DATA ENTRIES:
──────

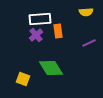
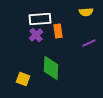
green diamond: rotated 35 degrees clockwise
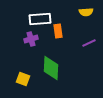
purple cross: moved 5 px left, 4 px down; rotated 24 degrees clockwise
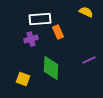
yellow semicircle: rotated 152 degrees counterclockwise
orange rectangle: moved 1 px down; rotated 16 degrees counterclockwise
purple line: moved 17 px down
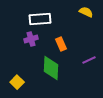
orange rectangle: moved 3 px right, 12 px down
yellow square: moved 6 px left, 3 px down; rotated 24 degrees clockwise
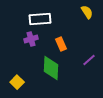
yellow semicircle: moved 1 px right; rotated 32 degrees clockwise
purple line: rotated 16 degrees counterclockwise
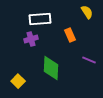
orange rectangle: moved 9 px right, 9 px up
purple line: rotated 64 degrees clockwise
yellow square: moved 1 px right, 1 px up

──────

EXERCISE REQUIREMENTS: Transcribe every text line of the data above verbatim and in its original order, omitting the pictures.

FINISHED ANSWER:
green diamond: rotated 35 degrees clockwise
purple cross: moved 5 px left, 4 px down; rotated 24 degrees clockwise
yellow semicircle: rotated 152 degrees counterclockwise
orange rectangle: moved 1 px down; rotated 16 degrees counterclockwise
purple line: moved 17 px down
orange rectangle: moved 3 px right, 12 px down
yellow square: moved 6 px left, 3 px down; rotated 24 degrees clockwise
yellow semicircle: moved 1 px right; rotated 32 degrees clockwise
purple line: rotated 16 degrees counterclockwise
orange rectangle: moved 9 px right, 9 px up
purple line: rotated 64 degrees clockwise
yellow square: moved 1 px right, 1 px up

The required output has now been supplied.